• PROBLEM DESCRIPTION: Some lines below hold "size". Pick them out and copy them.

• DATA FOR THIS TASK:
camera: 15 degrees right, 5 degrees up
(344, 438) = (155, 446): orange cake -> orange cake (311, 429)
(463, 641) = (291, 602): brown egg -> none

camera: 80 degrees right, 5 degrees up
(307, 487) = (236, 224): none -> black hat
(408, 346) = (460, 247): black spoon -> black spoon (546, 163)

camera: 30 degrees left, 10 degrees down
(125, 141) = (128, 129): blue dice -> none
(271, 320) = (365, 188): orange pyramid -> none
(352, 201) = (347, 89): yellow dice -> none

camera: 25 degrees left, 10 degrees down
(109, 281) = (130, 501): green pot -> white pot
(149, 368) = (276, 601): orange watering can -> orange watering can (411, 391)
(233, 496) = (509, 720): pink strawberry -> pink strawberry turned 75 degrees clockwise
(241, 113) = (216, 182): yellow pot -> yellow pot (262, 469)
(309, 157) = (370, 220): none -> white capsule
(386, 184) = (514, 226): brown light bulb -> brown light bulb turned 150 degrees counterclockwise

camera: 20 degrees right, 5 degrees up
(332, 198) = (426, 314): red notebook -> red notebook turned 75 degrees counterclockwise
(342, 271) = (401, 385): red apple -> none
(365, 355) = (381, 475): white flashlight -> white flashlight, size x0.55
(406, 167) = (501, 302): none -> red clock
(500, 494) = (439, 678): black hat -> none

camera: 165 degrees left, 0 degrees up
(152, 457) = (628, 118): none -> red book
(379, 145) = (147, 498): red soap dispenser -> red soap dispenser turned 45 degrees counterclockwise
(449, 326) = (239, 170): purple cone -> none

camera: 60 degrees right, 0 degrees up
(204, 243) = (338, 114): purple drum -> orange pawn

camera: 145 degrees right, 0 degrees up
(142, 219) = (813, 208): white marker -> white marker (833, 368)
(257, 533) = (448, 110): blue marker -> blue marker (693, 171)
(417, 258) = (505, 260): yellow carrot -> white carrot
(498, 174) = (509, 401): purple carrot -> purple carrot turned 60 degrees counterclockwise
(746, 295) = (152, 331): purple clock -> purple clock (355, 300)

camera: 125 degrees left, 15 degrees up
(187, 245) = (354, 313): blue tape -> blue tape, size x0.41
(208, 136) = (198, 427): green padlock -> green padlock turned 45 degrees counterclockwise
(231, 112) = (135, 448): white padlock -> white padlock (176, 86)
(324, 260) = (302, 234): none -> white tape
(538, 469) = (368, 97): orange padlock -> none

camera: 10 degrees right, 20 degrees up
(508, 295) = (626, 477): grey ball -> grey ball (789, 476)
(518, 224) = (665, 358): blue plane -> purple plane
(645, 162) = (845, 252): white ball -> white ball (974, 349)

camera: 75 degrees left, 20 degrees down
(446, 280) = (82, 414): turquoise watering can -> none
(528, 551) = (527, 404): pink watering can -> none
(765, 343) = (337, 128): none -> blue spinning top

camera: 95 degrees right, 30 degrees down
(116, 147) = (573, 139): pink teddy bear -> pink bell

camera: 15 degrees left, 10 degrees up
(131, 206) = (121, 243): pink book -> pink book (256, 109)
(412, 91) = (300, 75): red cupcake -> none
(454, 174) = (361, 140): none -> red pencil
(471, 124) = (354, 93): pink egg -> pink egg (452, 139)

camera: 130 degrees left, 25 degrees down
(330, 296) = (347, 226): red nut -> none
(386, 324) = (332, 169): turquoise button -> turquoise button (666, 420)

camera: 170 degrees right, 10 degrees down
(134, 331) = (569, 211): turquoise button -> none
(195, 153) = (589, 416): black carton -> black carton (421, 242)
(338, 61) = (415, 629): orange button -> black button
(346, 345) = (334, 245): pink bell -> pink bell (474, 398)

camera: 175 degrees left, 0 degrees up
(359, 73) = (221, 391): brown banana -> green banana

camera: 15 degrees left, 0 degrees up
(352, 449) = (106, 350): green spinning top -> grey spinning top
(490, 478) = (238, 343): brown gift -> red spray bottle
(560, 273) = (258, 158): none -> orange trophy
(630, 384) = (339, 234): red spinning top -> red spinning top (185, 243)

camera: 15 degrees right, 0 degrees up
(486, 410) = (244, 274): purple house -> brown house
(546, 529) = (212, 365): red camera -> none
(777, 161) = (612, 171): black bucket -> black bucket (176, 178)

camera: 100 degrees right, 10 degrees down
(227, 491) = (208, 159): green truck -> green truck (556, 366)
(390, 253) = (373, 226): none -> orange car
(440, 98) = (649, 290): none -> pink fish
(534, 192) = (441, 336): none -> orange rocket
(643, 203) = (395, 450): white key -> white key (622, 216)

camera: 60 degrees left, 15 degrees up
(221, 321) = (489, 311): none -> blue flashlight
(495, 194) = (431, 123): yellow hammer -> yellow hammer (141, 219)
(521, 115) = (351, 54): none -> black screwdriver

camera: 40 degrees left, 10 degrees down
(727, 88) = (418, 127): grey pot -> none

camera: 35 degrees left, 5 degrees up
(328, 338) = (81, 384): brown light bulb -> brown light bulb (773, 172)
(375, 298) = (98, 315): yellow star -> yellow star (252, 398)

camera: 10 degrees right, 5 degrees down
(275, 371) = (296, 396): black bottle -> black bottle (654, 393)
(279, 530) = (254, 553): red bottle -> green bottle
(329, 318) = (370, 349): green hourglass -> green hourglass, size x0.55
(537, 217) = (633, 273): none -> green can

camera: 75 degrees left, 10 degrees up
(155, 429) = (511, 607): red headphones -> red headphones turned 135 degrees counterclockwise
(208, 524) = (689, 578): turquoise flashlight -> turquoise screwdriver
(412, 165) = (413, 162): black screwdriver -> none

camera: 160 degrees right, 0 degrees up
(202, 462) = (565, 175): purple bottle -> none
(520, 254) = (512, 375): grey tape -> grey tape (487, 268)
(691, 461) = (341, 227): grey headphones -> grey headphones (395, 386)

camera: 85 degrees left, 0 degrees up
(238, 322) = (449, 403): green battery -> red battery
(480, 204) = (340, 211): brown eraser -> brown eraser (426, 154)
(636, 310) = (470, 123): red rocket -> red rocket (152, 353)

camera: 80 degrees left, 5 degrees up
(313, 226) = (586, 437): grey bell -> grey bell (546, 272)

• EXPECTED ANSWER:
(365, 355) = (381, 475): white flashlight -> white flashlight, size x0.55
(187, 245) = (354, 313): blue tape -> blue tape, size x0.41
(329, 318) = (370, 349): green hourglass -> green hourglass, size x0.55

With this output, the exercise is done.